TASK ITEM
Use the entries below and reproduce exactly the lines from the one containing "C3: none -> 15nF (+3V3, GND)" down to the one containing "R14: 330k (+3V3, SIG10) -> none", both of them included.

[Revision tracking records]
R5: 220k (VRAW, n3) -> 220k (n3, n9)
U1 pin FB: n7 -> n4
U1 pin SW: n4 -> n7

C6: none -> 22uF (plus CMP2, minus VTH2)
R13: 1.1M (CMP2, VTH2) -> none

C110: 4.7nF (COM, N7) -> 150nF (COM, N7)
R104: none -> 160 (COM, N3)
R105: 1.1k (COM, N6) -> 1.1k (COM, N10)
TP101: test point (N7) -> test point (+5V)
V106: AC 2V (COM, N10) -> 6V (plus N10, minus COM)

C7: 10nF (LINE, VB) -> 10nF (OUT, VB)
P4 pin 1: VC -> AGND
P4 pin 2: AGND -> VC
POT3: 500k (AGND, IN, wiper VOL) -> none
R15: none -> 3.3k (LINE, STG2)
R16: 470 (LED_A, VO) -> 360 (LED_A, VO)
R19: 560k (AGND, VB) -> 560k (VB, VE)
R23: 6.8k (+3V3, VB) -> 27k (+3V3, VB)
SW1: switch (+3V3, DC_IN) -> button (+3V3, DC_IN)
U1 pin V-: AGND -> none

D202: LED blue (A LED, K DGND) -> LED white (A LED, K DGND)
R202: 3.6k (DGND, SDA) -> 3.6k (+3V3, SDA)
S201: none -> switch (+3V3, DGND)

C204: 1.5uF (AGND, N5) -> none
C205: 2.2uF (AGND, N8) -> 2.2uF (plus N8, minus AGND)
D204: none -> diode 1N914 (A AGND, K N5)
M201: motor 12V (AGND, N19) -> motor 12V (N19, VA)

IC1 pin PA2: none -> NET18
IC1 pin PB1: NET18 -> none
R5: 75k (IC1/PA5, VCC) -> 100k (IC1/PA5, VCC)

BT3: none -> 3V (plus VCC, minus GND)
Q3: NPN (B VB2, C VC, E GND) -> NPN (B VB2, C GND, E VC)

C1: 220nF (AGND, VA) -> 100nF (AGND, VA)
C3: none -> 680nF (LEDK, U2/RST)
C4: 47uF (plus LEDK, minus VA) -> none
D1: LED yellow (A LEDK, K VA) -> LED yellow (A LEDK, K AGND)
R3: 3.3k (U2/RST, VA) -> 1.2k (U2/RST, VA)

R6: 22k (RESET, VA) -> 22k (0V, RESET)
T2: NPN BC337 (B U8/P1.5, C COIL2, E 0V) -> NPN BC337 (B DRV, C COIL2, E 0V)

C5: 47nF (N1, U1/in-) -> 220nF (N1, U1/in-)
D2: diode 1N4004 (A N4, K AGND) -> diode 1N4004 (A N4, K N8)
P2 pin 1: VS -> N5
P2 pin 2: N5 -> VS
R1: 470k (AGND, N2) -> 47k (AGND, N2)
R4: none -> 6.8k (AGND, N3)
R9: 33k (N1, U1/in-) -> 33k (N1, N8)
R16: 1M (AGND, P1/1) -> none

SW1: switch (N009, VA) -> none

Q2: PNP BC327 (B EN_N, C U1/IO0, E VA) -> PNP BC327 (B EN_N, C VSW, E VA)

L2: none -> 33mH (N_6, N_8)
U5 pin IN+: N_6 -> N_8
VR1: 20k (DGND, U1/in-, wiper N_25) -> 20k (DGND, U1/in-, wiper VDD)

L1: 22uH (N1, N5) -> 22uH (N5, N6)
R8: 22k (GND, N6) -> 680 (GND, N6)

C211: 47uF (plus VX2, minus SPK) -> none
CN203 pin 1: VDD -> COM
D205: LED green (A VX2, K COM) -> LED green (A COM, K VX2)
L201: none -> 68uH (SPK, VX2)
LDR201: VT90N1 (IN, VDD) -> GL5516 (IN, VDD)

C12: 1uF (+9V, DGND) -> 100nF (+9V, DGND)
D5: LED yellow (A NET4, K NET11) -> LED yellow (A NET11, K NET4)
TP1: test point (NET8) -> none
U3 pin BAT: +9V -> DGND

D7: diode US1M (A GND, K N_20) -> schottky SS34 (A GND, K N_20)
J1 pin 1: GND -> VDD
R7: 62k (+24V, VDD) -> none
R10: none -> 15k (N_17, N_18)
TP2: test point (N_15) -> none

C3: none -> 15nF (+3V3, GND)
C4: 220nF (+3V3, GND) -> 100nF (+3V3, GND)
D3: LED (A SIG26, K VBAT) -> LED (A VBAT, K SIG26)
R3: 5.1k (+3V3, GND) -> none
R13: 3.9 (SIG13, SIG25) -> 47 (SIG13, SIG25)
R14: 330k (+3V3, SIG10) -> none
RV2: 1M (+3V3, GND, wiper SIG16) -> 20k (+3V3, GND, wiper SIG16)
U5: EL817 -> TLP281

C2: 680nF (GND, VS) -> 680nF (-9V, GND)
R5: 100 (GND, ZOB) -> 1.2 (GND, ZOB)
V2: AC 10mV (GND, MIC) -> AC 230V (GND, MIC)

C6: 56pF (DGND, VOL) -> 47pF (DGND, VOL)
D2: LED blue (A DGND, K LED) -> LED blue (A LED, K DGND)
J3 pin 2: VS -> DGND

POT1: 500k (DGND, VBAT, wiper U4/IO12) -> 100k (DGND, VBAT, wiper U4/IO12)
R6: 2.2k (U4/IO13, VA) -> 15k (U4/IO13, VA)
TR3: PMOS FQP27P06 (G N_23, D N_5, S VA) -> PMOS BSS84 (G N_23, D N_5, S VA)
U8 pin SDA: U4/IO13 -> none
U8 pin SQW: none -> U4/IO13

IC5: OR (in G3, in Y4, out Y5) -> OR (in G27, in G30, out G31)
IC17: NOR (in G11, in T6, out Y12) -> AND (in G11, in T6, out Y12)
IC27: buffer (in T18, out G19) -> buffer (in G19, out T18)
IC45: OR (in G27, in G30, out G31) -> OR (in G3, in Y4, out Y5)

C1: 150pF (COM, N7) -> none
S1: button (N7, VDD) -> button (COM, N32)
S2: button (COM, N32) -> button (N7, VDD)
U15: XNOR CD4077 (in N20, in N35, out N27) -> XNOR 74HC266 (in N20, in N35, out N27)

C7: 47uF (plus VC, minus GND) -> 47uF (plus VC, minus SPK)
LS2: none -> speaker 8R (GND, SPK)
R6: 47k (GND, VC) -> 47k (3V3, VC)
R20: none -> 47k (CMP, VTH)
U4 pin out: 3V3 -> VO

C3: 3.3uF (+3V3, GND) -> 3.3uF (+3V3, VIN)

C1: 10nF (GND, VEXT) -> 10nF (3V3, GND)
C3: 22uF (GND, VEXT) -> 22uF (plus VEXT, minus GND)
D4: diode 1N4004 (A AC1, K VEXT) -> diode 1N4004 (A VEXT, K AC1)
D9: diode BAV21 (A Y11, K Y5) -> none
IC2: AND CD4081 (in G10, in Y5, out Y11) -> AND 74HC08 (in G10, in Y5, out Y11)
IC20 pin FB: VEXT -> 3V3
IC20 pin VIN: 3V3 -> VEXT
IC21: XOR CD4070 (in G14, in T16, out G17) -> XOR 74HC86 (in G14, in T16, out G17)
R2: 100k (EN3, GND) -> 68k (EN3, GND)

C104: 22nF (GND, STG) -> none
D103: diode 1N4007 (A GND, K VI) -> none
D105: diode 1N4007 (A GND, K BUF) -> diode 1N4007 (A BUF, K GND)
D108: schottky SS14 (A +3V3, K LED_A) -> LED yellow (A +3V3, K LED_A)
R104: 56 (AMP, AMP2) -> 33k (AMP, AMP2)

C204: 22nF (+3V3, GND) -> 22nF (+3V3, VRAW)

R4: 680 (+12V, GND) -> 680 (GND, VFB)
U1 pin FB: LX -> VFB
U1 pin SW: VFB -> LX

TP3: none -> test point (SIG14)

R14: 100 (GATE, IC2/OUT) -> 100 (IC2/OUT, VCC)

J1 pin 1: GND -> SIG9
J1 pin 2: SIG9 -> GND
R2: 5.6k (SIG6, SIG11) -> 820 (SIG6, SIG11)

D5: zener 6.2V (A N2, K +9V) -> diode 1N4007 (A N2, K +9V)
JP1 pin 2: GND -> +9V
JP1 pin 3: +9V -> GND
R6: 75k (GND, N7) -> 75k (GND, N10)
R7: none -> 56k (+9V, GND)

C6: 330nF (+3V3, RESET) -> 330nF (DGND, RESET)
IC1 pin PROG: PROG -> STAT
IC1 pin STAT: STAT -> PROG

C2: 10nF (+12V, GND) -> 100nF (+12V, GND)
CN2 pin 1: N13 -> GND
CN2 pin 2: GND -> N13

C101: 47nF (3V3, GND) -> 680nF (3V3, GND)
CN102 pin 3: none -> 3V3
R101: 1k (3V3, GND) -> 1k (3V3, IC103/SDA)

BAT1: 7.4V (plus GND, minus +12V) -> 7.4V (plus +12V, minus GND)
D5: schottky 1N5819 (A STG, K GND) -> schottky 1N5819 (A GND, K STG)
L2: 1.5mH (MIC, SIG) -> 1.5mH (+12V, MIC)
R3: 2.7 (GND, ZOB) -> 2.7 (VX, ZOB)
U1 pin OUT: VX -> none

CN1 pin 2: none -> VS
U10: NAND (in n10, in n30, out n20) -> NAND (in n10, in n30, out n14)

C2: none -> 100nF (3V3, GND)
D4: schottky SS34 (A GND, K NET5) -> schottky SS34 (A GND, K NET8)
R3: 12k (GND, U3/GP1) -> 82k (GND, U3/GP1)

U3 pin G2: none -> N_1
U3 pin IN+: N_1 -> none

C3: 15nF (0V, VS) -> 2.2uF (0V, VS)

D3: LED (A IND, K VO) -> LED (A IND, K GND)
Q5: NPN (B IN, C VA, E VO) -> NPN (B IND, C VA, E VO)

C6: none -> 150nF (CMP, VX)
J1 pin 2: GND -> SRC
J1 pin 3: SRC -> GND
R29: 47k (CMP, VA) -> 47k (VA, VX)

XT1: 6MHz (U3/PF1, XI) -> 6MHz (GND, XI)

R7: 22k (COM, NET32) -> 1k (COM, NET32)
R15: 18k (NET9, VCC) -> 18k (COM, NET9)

RESULT BELOW
C3: none -> 15nF (+3V3, GND)
C4: 220nF (+3V3, GND) -> 100nF (+3V3, GND)
D3: LED (A SIG26, K VBAT) -> LED (A VBAT, K SIG26)
R3: 5.1k (+3V3, GND) -> none
R13: 3.9 (SIG13, SIG25) -> 47 (SIG13, SIG25)
R14: 330k (+3V3, SIG10) -> none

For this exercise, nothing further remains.